:: ANGEZEIGTE INFORMATIONEN ::
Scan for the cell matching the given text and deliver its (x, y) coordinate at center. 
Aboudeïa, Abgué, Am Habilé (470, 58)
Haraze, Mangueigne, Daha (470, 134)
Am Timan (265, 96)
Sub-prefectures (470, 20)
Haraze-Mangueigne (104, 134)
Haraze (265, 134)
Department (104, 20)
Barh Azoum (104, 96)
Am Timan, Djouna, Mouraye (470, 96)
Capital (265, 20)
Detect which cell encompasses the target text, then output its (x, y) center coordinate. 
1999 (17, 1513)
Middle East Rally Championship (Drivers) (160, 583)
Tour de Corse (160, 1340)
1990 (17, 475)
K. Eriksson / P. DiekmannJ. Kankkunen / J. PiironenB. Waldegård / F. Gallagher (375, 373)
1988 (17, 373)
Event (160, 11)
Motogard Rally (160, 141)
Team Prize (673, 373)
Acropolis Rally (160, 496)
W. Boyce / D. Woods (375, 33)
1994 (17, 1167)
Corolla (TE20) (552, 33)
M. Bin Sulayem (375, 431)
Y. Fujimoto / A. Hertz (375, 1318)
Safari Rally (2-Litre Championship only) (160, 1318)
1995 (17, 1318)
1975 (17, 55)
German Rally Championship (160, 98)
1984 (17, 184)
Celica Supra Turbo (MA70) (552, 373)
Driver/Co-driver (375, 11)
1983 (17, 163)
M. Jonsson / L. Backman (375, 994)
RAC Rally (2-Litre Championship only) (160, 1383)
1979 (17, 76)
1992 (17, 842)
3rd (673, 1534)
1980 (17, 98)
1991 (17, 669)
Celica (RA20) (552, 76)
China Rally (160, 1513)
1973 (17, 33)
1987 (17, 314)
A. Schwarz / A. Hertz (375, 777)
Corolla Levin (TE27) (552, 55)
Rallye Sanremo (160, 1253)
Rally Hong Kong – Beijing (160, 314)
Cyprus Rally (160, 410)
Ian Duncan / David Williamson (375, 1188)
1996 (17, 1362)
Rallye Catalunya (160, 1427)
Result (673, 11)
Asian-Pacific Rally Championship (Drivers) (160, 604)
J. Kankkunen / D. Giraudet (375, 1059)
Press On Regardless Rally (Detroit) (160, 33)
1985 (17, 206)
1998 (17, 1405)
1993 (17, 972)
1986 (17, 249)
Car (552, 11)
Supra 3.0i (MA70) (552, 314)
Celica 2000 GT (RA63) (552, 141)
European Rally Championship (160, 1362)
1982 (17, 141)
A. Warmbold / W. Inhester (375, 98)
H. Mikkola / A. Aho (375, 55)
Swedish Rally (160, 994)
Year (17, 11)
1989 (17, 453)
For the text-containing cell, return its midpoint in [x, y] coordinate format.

:: AUFGABENBESCHREIBUNG ::
Schreiben Sie alle obigen Einträge Zeile für Zeile unverändert ab.

:: ERGEBNIS ::
Scan for the cell matching the given text and deliver its (x, y) coordinate at center. 
Aboudeïa, Abgué, Am Habilé (470, 58)
Haraze, Mangueigne, Daha (470, 134)
Am Timan (265, 96)
Sub-prefectures (470, 20)
Haraze-Mangueigne (104, 134)
Haraze (265, 134)
Department (104, 20)
Barh Azoum (104, 96)
Am Timan, Djouna, Mouraye (470, 96)
Capital (265, 20)
Detect which cell encompasses the target text, then output its (x, y) center coordinate. 
1999 (17, 1513)
Middle East Rally Championship (Drivers) (160, 583)
Tour de Corse (160, 1340)
1990 (17, 475)
K. Eriksson / P. DiekmannJ. Kankkunen / J. PiironenB. Waldegård / F. Gallagher (375, 373)
1988 (17, 373)
Event (160, 11)
Motogard Rally (160, 141)
Team Prize (673, 373)
Acropolis Rally (160, 496)
W. Boyce / D. Woods (375, 33)
1994 (17, 1167)
Corolla (TE20) (552, 33)
M. Bin Sulayem (375, 431)
Y. Fujimoto / A. Hertz (375, 1318)
Safari Rally (2-Litre Championship only) (160, 1318)
1995 (17, 1318)
1975 (17, 55)
German Rally Championship (160, 98)
1984 (17, 184)
Celica Supra Turbo (MA70) (552, 373)
Driver/Co-driver (375, 11)
1983 (17, 163)
M. Jonsson / L. Backman (375, 994)
RAC Rally (2-Litre Championship only) (160, 1383)
1979 (17, 76)
1992 (17, 842)
3rd (673, 1534)
1980 (17, 98)
1991 (17, 669)
Celica (RA20) (552, 76)
China Rally (160, 1513)
1973 (17, 33)
1987 (17, 314)
A. Schwarz / A. Hertz (375, 777)
Corolla Levin (TE27) (552, 55)
Rallye Sanremo (160, 1253)
Rally Hong Kong – Beijing (160, 314)
Cyprus Rally (160, 410)
Ian Duncan / David Williamson (375, 1188)
1996 (17, 1362)
Rallye Catalunya (160, 1427)
Result (673, 11)
Asian-Pacific Rally Championship (Drivers) (160, 604)
J. Kankkunen / D. Giraudet (375, 1059)
Press On Regardless Rally (Detroit) (160, 33)
1985 (17, 206)
1998 (17, 1405)
1993 (17, 972)
1986 (17, 249)
Car (552, 11)
Supra 3.0i (MA70) (552, 314)
Celica 2000 GT (RA63) (552, 141)
European Rally Championship (160, 1362)
1982 (17, 141)
A. Warmbold / W. Inhester (375, 98)
H. Mikkola / A. Aho (375, 55)
Swedish Rally (160, 994)
Year (17, 11)
1989 (17, 453)
For the text-containing cell, return its midpoint in [x, y] coordinate format.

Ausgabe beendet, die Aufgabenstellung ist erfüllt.